Object tracking records:

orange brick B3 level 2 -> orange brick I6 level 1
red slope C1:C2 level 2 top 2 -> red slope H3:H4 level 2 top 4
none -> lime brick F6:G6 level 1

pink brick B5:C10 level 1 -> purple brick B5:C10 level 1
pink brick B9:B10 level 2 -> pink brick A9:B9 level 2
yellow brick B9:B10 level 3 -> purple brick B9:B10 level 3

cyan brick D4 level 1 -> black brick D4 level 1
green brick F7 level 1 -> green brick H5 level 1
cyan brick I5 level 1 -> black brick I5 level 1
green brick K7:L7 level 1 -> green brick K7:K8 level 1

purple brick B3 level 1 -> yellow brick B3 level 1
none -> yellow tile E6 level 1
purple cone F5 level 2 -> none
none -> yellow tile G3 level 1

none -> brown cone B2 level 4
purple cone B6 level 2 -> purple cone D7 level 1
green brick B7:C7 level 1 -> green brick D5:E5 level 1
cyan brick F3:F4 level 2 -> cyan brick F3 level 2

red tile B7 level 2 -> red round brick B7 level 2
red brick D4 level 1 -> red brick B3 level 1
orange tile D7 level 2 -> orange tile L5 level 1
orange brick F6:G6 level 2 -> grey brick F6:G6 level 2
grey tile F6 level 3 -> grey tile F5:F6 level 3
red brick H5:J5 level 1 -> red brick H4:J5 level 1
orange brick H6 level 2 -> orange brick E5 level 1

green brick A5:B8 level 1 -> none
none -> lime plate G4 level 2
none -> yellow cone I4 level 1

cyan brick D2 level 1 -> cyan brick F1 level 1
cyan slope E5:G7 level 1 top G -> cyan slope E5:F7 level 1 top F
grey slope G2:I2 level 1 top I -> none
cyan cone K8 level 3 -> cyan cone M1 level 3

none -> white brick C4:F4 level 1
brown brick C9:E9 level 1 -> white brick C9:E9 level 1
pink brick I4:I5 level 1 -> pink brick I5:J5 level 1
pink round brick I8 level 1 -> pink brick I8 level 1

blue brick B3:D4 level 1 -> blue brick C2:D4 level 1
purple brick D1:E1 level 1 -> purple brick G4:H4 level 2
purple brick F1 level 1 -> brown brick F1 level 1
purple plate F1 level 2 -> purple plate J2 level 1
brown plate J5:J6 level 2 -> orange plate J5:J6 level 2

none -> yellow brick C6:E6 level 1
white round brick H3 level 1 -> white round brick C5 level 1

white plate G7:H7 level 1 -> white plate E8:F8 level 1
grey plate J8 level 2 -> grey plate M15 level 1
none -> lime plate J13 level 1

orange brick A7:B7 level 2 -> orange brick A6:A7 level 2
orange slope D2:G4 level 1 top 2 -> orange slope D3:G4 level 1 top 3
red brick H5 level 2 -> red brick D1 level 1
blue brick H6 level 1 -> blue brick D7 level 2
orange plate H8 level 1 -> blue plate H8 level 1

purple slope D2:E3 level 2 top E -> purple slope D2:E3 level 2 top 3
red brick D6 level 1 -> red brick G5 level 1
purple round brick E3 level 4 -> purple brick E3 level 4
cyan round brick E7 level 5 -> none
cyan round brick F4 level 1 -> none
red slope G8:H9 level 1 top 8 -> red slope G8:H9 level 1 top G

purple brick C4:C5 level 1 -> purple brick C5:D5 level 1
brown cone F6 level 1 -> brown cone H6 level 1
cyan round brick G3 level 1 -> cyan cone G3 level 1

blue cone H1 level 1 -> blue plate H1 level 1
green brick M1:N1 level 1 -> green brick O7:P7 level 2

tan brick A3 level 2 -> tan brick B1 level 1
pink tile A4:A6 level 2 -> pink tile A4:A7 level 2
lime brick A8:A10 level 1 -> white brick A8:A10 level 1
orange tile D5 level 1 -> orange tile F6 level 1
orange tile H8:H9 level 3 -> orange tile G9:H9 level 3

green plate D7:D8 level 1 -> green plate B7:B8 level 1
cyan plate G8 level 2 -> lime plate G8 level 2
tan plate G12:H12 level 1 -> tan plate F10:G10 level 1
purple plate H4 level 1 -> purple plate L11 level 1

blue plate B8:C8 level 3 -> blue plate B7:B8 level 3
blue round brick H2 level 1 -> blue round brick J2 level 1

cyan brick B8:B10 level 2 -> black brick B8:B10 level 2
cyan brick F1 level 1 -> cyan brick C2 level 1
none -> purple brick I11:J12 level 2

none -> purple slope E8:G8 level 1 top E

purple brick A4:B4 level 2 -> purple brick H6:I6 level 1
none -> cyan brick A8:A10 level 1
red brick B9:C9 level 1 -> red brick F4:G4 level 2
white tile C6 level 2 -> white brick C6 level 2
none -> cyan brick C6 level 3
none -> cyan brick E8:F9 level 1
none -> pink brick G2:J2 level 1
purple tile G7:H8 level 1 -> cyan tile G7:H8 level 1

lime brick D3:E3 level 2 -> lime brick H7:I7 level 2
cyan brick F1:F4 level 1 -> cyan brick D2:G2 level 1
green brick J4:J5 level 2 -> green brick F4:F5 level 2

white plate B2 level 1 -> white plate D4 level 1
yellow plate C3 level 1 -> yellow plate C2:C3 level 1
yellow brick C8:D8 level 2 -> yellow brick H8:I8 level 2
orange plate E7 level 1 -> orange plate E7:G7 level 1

**What you have to do:**
Return every line above exactly as it stands.

**Exercise answer:**
orange brick B3 level 2 -> orange brick I6 level 1
red slope C1:C2 level 2 top 2 -> red slope H3:H4 level 2 top 4
none -> lime brick F6:G6 level 1

pink brick B5:C10 level 1 -> purple brick B5:C10 level 1
pink brick B9:B10 level 2 -> pink brick A9:B9 level 2
yellow brick B9:B10 level 3 -> purple brick B9:B10 level 3

cyan brick D4 level 1 -> black brick D4 level 1
green brick F7 level 1 -> green brick H5 level 1
cyan brick I5 level 1 -> black brick I5 level 1
green brick K7:L7 level 1 -> green brick K7:K8 level 1

purple brick B3 level 1 -> yellow brick B3 level 1
none -> yellow tile E6 level 1
purple cone F5 level 2 -> none
none -> yellow tile G3 level 1

none -> brown cone B2 level 4
purple cone B6 level 2 -> purple cone D7 level 1
green brick B7:C7 level 1 -> green brick D5:E5 level 1
cyan brick F3:F4 level 2 -> cyan brick F3 level 2

red tile B7 level 2 -> red round brick B7 level 2
red brick D4 level 1 -> red brick B3 level 1
orange tile D7 level 2 -> orange tile L5 level 1
orange brick F6:G6 level 2 -> grey brick F6:G6 level 2
grey tile F6 level 3 -> grey tile F5:F6 level 3
red brick H5:J5 level 1 -> red brick H4:J5 level 1
orange brick H6 level 2 -> orange brick E5 level 1

green brick A5:B8 level 1 -> none
none -> lime plate G4 level 2
none -> yellow cone I4 level 1

cyan brick D2 level 1 -> cyan brick F1 level 1
cyan slope E5:G7 level 1 top G -> cyan slope E5:F7 level 1 top F
grey slope G2:I2 level 1 top I -> none
cyan cone K8 level 3 -> cyan cone M1 level 3

none -> white brick C4:F4 level 1
brown brick C9:E9 level 1 -> white brick C9:E9 level 1
pink brick I4:I5 level 1 -> pink brick I5:J5 level 1
pink round brick I8 level 1 -> pink brick I8 level 1

blue brick B3:D4 level 1 -> blue brick C2:D4 level 1
purple brick D1:E1 level 1 -> purple brick G4:H4 level 2
purple brick F1 level 1 -> brown brick F1 level 1
purple plate F1 level 2 -> purple plate J2 level 1
brown plate J5:J6 level 2 -> orange plate J5:J6 level 2

none -> yellow brick C6:E6 level 1
white round brick H3 level 1 -> white round brick C5 level 1

white plate G7:H7 level 1 -> white plate E8:F8 level 1
grey plate J8 level 2 -> grey plate M15 level 1
none -> lime plate J13 level 1

orange brick A7:B7 level 2 -> orange brick A6:A7 level 2
orange slope D2:G4 level 1 top 2 -> orange slope D3:G4 level 1 top 3
red brick H5 level 2 -> red brick D1 level 1
blue brick H6 level 1 -> blue brick D7 level 2
orange plate H8 level 1 -> blue plate H8 level 1

purple slope D2:E3 level 2 top E -> purple slope D2:E3 level 2 top 3
red brick D6 level 1 -> red brick G5 level 1
purple round brick E3 level 4 -> purple brick E3 level 4
cyan round brick E7 level 5 -> none
cyan round brick F4 level 1 -> none
red slope G8:H9 level 1 top 8 -> red slope G8:H9 level 1 top G

purple brick C4:C5 level 1 -> purple brick C5:D5 level 1
brown cone F6 level 1 -> brown cone H6 level 1
cyan round brick G3 level 1 -> cyan cone G3 level 1

blue cone H1 level 1 -> blue plate H1 level 1
green brick M1:N1 level 1 -> green brick O7:P7 level 2

tan brick A3 level 2 -> tan brick B1 level 1
pink tile A4:A6 level 2 -> pink tile A4:A7 level 2
lime brick A8:A10 level 1 -> white brick A8:A10 level 1
orange tile D5 level 1 -> orange tile F6 level 1
orange tile H8:H9 level 3 -> orange tile G9:H9 level 3

green plate D7:D8 level 1 -> green plate B7:B8 level 1
cyan plate G8 level 2 -> lime plate G8 level 2
tan plate G12:H12 level 1 -> tan plate F10:G10 level 1
purple plate H4 level 1 -> purple plate L11 level 1

blue plate B8:C8 level 3 -> blue plate B7:B8 level 3
blue round brick H2 level 1 -> blue round brick J2 level 1

cyan brick B8:B10 level 2 -> black brick B8:B10 level 2
cyan brick F1 level 1 -> cyan brick C2 level 1
none -> purple brick I11:J12 level 2

none -> purple slope E8:G8 level 1 top E

purple brick A4:B4 level 2 -> purple brick H6:I6 level 1
none -> cyan brick A8:A10 level 1
red brick B9:C9 level 1 -> red brick F4:G4 level 2
white tile C6 level 2 -> white brick C6 level 2
none -> cyan brick C6 level 3
none -> cyan brick E8:F9 level 1
none -> pink brick G2:J2 level 1
purple tile G7:H8 level 1 -> cyan tile G7:H8 level 1

lime brick D3:E3 level 2 -> lime brick H7:I7 level 2
cyan brick F1:F4 level 1 -> cyan brick D2:G2 level 1
green brick J4:J5 level 2 -> green brick F4:F5 level 2

white plate B2 level 1 -> white plate D4 level 1
yellow plate C3 level 1 -> yellow plate C2:C3 level 1
yellow brick C8:D8 level 2 -> yellow brick H8:I8 level 2
orange plate E7 level 1 -> orange plate E7:G7 level 1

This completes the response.